## Activity
Transcribe the listing exactly; drop the images.

━━━━━━━━━━━━━━━━━━━━━━━━━━━━━━

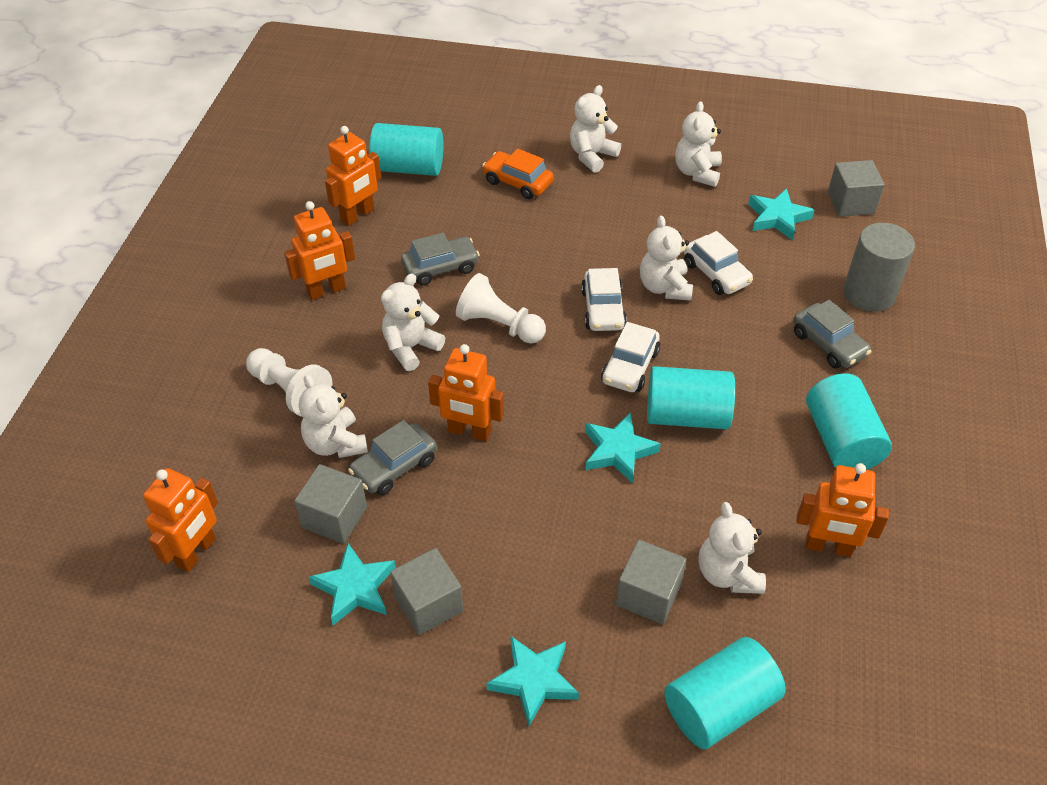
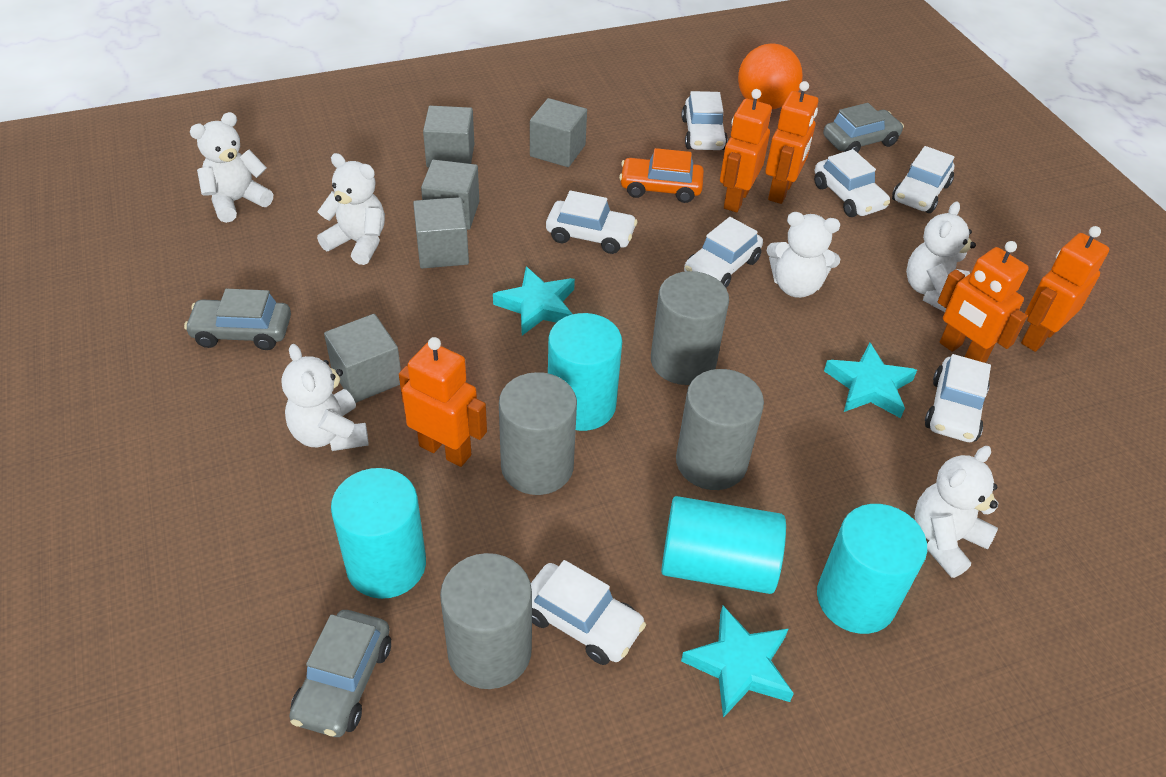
grey cube: 4 -> 5
grey cylinder: 1 -> 4
orange ball: 0 -> 1
turquoise star: 4 -> 3
white car: 3 -> 7
white pawn: 2 -> 0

━━━━━━━━━━━━━━━━━━━━━━━━━━━━━━

## Solved problem
grey cube: 4 -> 5
grey cylinder: 1 -> 4
orange ball: 0 -> 1
turquoise star: 4 -> 3
white car: 3 -> 7
white pawn: 2 -> 0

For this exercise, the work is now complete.